● **Activity**
Exactly as written, print out each entry in the data, with no pictures.

● **Scene image comparisons**
-*-*-

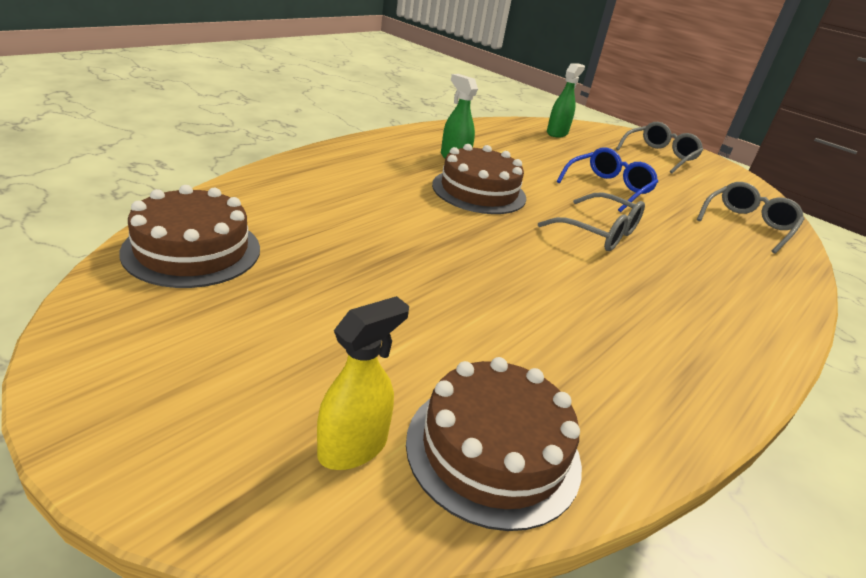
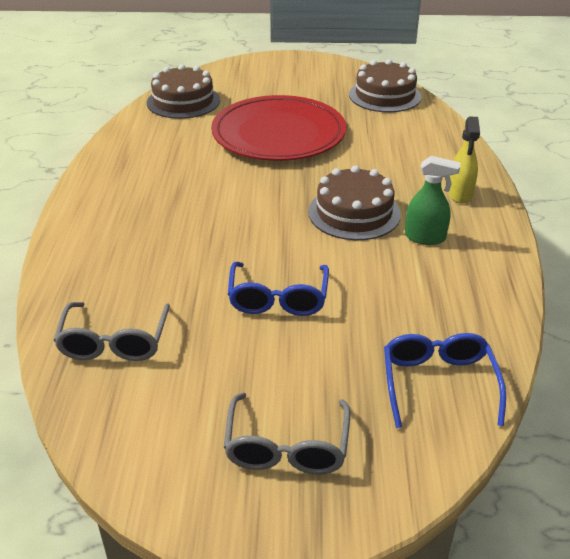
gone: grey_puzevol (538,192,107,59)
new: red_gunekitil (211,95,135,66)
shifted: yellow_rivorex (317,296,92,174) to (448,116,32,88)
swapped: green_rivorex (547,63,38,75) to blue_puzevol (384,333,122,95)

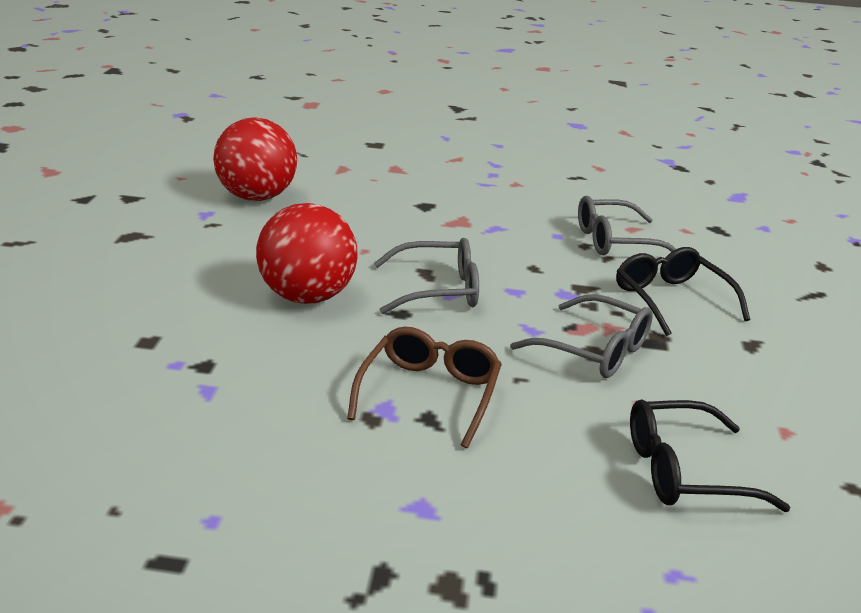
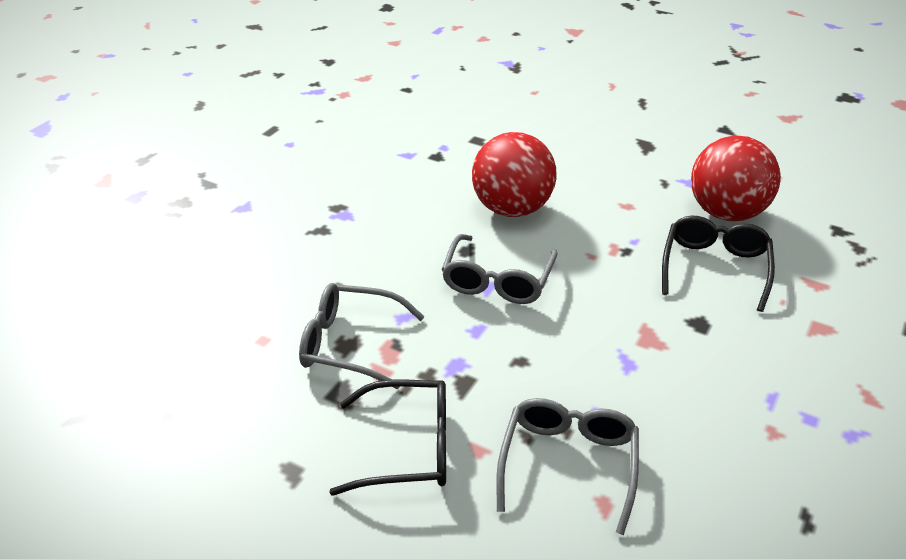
gone: brown_puzevol (347,327,155,121)
shifted: black_puzevol (630,399,161,113) to (662,216,113,96)
rotated: grey_puzevol (510,294,143,84) = (299,283,126,106) 45 degrees clockwise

-*-*-

● **Solution to this task**
gone: grey_puzevol (538,192,107,59)
new: red_gunekitil (211,95,135,66)
shifted: yellow_rivorex (317,296,92,174) to (448,116,32,88)
swapped: green_rivorex (547,63,38,75) to blue_puzevol (384,333,122,95)

gone: brown_puzevol (347,327,155,121)
shifted: black_puzevol (630,399,161,113) to (662,216,113,96)
rotated: grey_puzevol (510,294,143,84) = (299,283,126,106) 45 degrees clockwise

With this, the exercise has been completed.